DATASET:
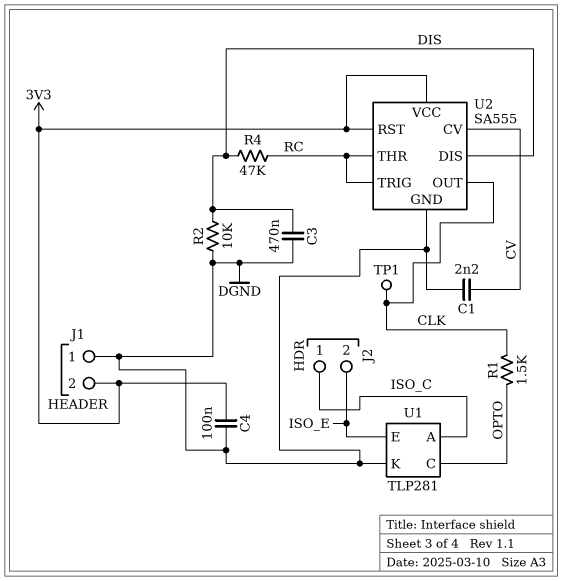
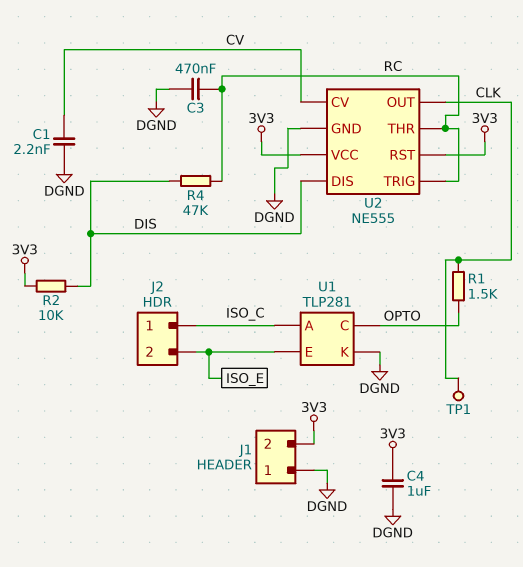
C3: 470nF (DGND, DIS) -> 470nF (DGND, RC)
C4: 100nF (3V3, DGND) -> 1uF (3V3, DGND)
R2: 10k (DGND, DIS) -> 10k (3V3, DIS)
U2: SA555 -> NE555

--

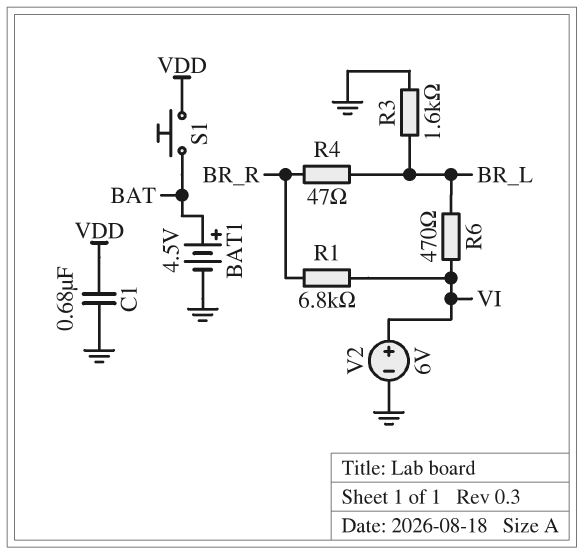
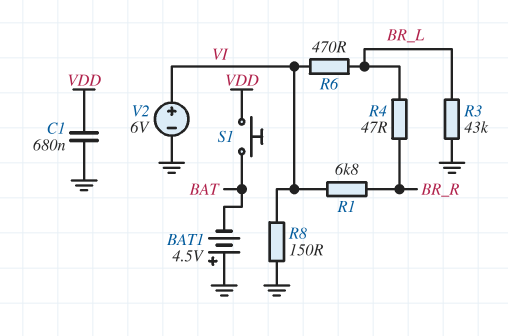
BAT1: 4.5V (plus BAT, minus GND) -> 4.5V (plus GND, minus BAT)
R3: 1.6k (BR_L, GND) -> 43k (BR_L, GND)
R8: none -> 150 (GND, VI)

---

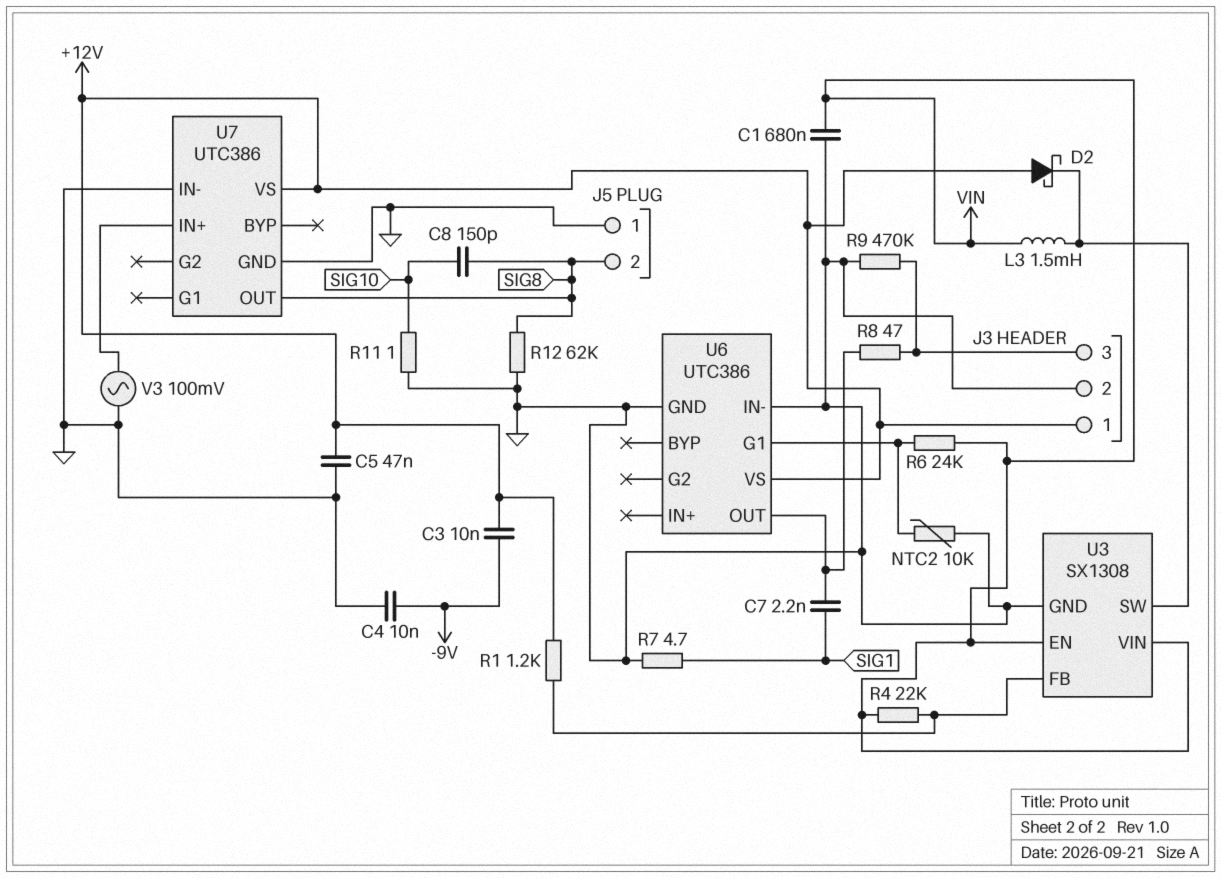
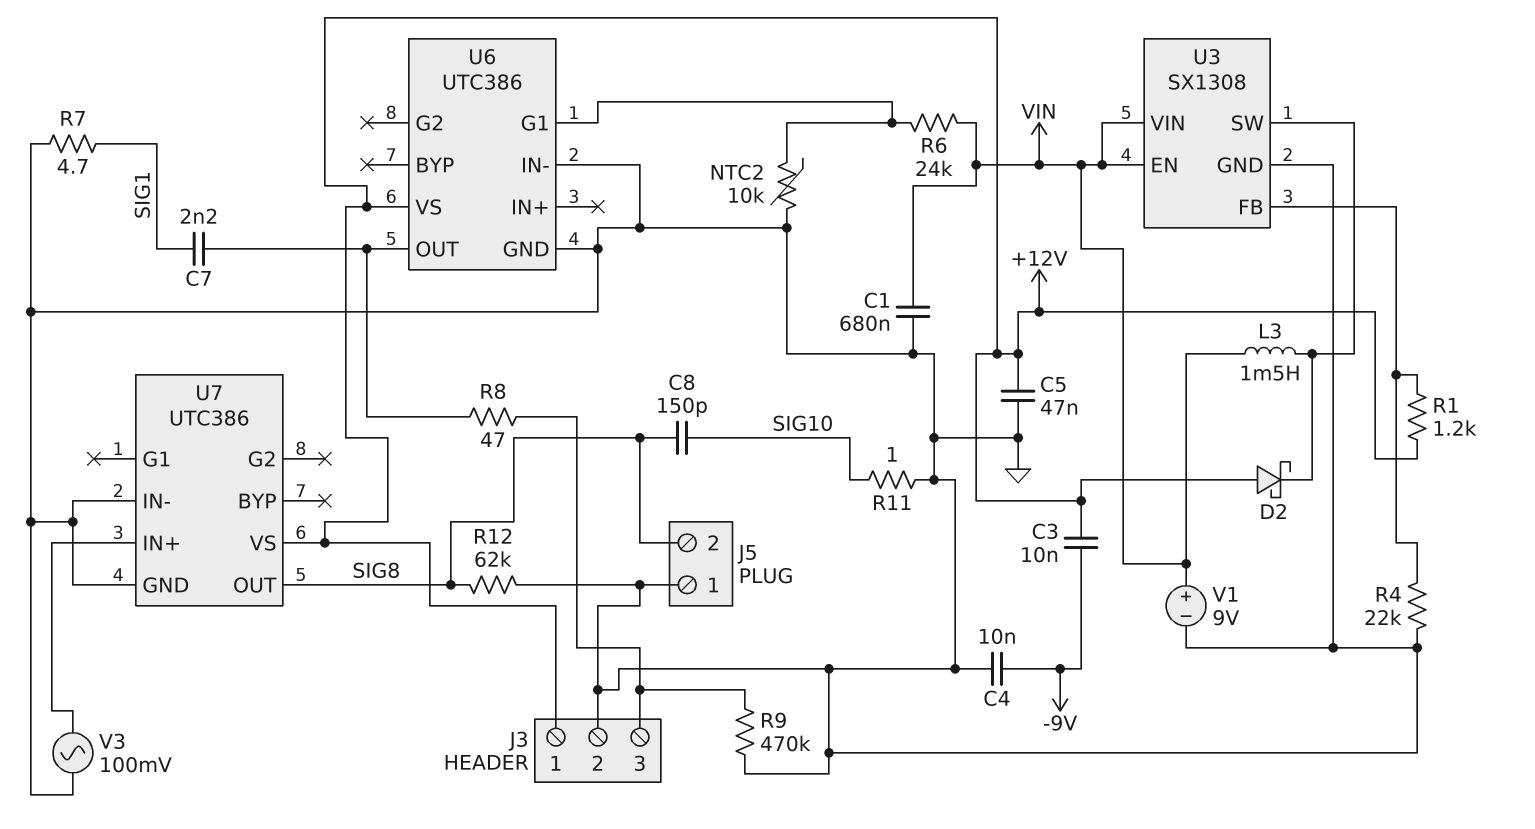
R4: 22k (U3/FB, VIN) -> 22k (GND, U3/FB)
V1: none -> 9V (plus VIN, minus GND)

PROBLEM DETAILS: From the data, pick out every line that includes "minus".

SOLUTION FOR THIS PROBLEM:
BAT1: 4.5V (plus BAT, minus GND) -> 4.5V (plus GND, minus BAT)
V1: none -> 9V (plus VIN, minus GND)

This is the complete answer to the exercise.